- **Exercise brief**:
From the first line to the last, restate the material word for word; pictures stay out.

── Source records ──

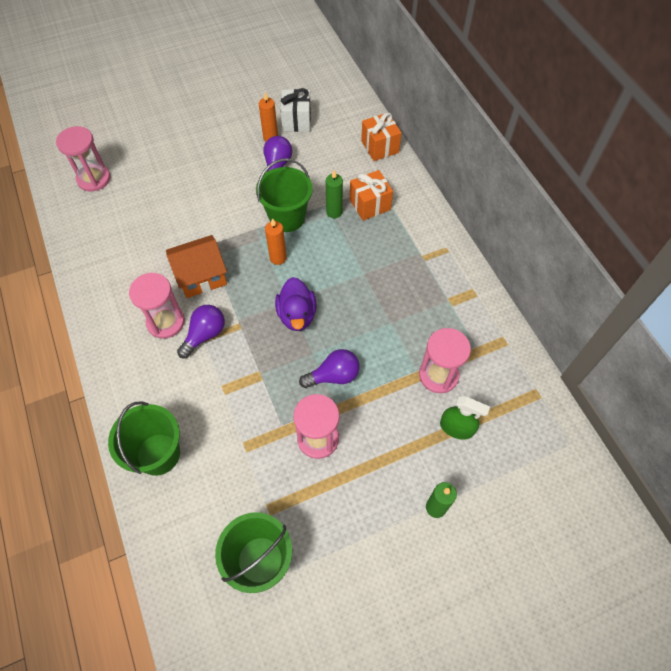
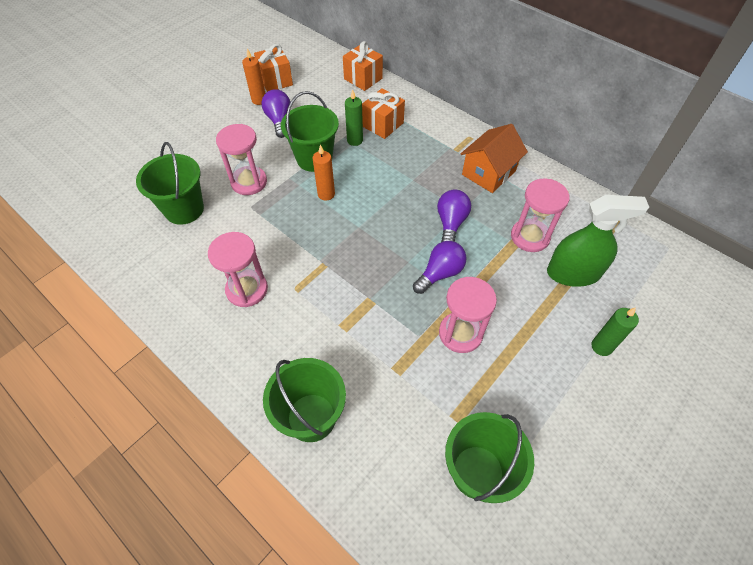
camera: 25 degrees left, 5 degrees down
(94, 179) = (95, 188): pink hourglass -> pink hourglass (249, 182)
(153, 226) = (184, 209): none -> green bucket
(201, 276) = (260, 236): orange house -> orange house (488, 173)
(205, 335) = (294, 286): purple light bulb -> purple light bulb (451, 223)
(296, 121) = (275, 80): white gift -> orange gift
(297, 315) = (374, 235): purple duck -> none
(456, 428) = (573, 273): green spray bottle -> green spray bottle, size x1.58

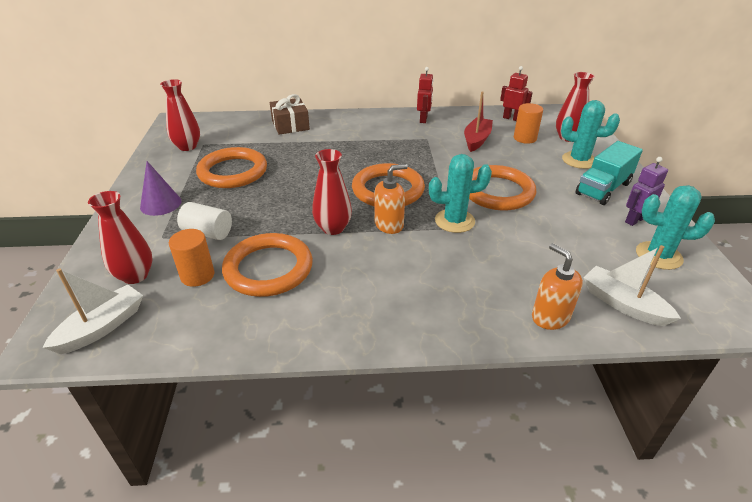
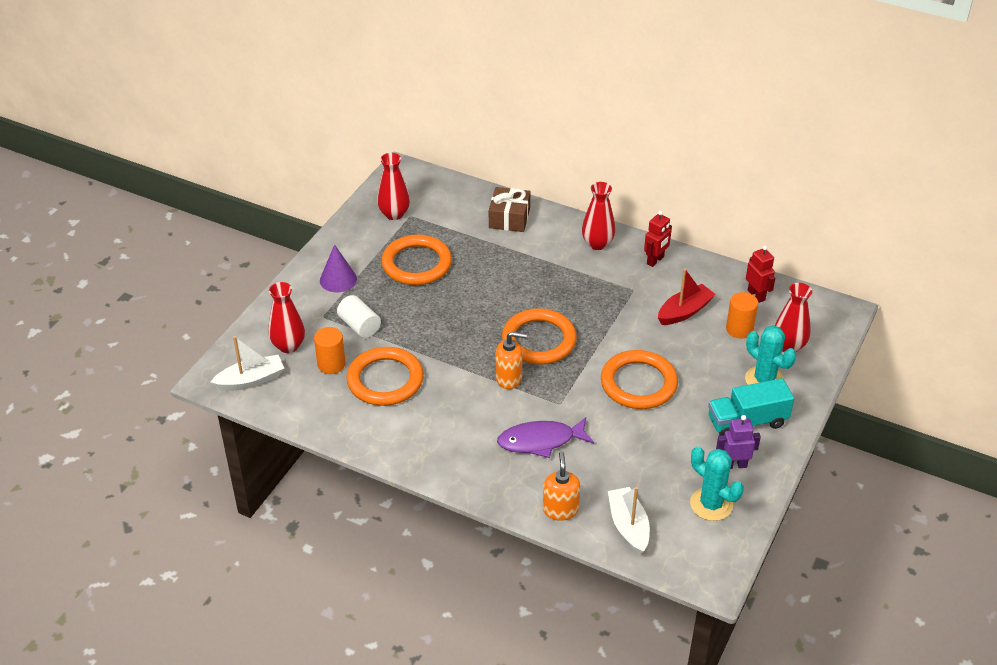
camera: 30 degrees right, 5 degrees up
(333, 228) = (460, 362): red vase -> red vase (597, 244)
(454, 221) = (568, 398): turquoise cactus -> none
(467, 263) = (540, 441): none -> purple fish

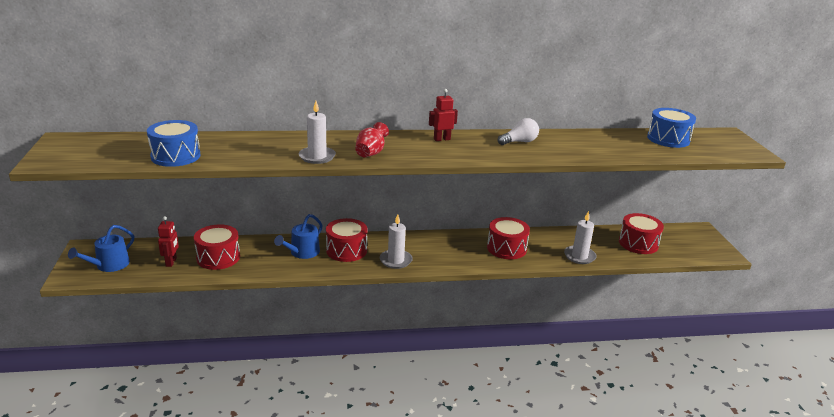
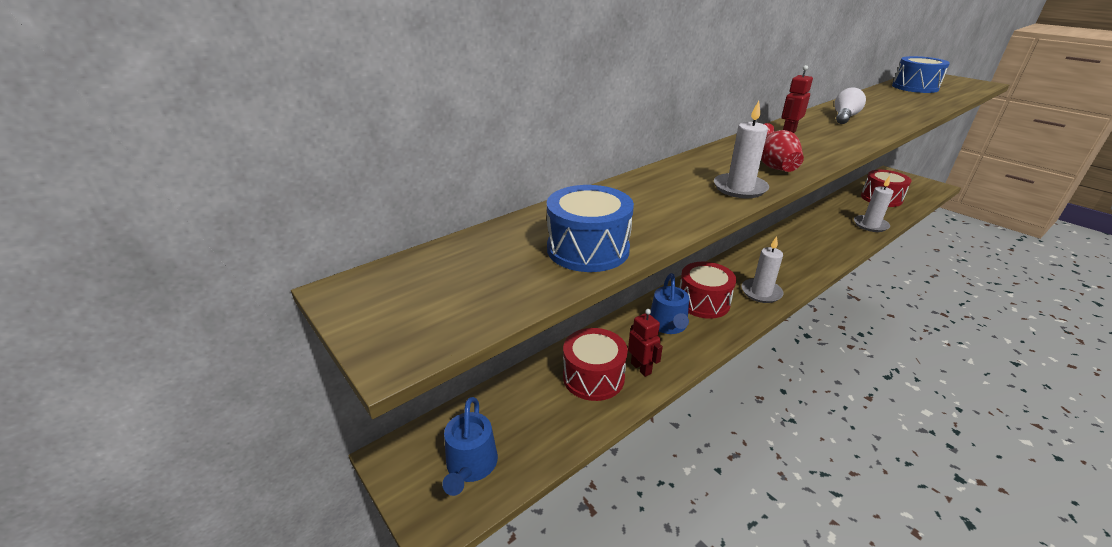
camera: 30 degrees left, 5 degrees up
(171, 262) = (548, 414): red robot -> red robot (641, 368)
(506, 248) = (815, 240): red drum -> none

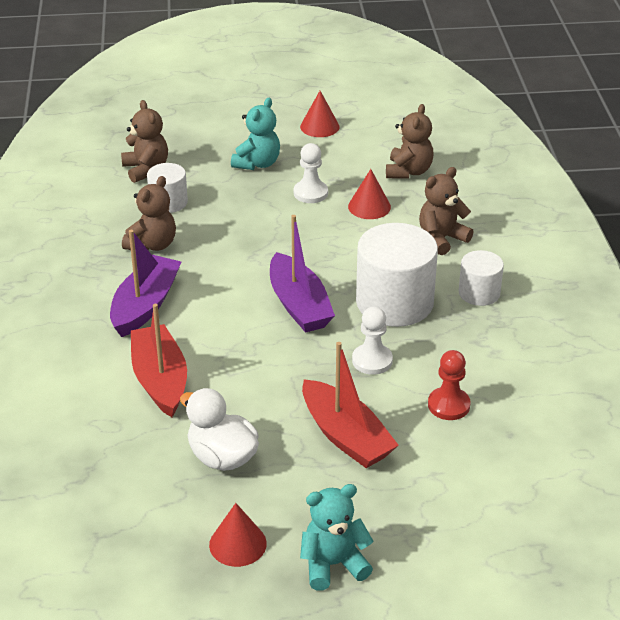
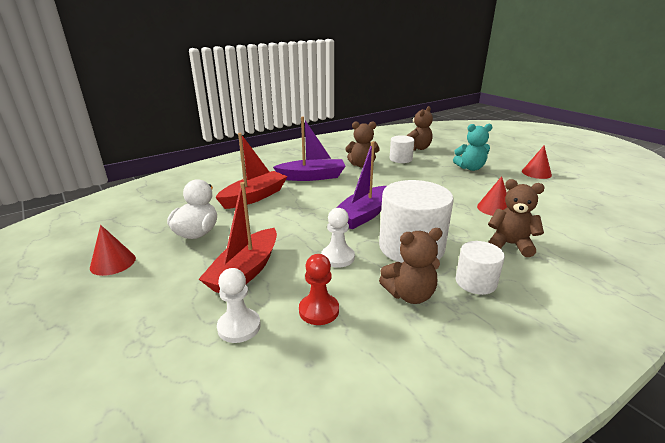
camera: 60 degrees right, 10 degrees down
(310, 193) = (472, 188): white pawn -> white pawn (239, 327)
(333, 564) = (95, 310): turquoise teddy bear -> none
(408, 171) = (555, 210): brown teddy bear -> brown teddy bear (410, 295)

───

- **Response for this exercise**:
camera: 25 degrees left, 5 degrees down
(94, 179) = (95, 188): pink hourglass -> pink hourglass (249, 182)
(153, 226) = (184, 209): none -> green bucket
(201, 276) = (260, 236): orange house -> orange house (488, 173)
(205, 335) = (294, 286): purple light bulb -> purple light bulb (451, 223)
(296, 121) = (275, 80): white gift -> orange gift
(297, 315) = (374, 235): purple duck -> none
(456, 428) = (573, 273): green spray bottle -> green spray bottle, size x1.58

camera: 30 degrees right, 5 degrees up
(333, 228) = (460, 362): red vase -> red vase (597, 244)
(454, 221) = (568, 398): turquoise cactus -> none
(467, 263) = (540, 441): none -> purple fish

camera: 30 degrees left, 5 degrees up
(171, 262) = (548, 414): red robot -> red robot (641, 368)
(506, 248) = (815, 240): red drum -> none

camera: 60 degrees right, 10 degrees down
(310, 193) = (472, 188): white pawn -> white pawn (239, 327)
(333, 564) = (95, 310): turquoise teddy bear -> none
(408, 171) = (555, 210): brown teddy bear -> brown teddy bear (410, 295)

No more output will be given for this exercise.